▶ _What to do_
Search the listing below for "degrees". Copy each matching line.

▶ _Source data_
··········

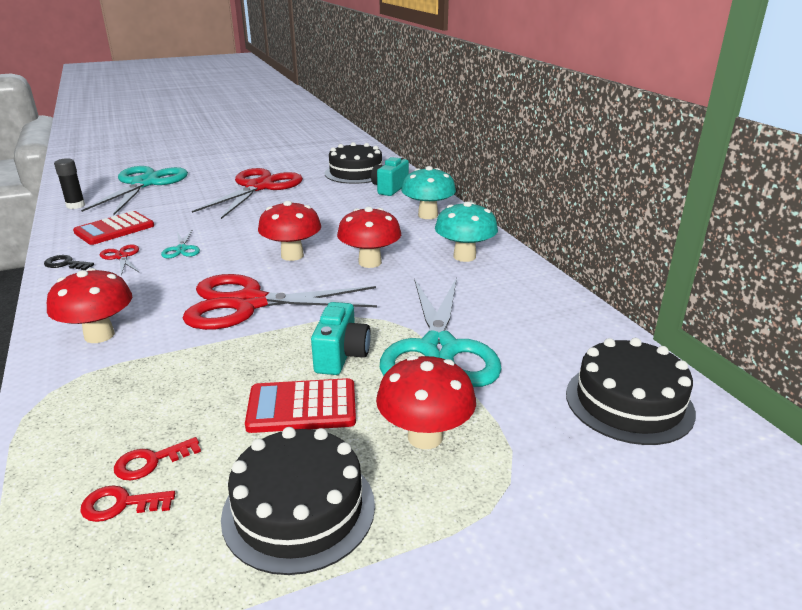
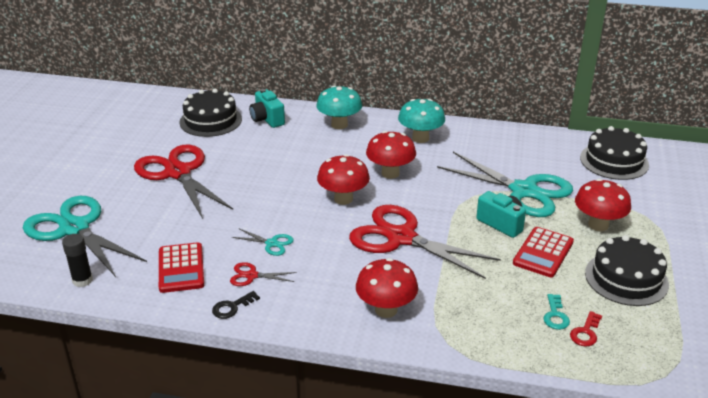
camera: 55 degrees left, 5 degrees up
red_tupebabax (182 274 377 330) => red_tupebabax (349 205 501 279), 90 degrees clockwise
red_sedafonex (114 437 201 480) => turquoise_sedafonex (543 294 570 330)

··········

▶ _Output of the exercise_
camera: 55 degrees left, 5 degrees up
red_tupebabax (182 274 377 330) => red_tupebabax (349 205 501 279), 90 degrees clockwise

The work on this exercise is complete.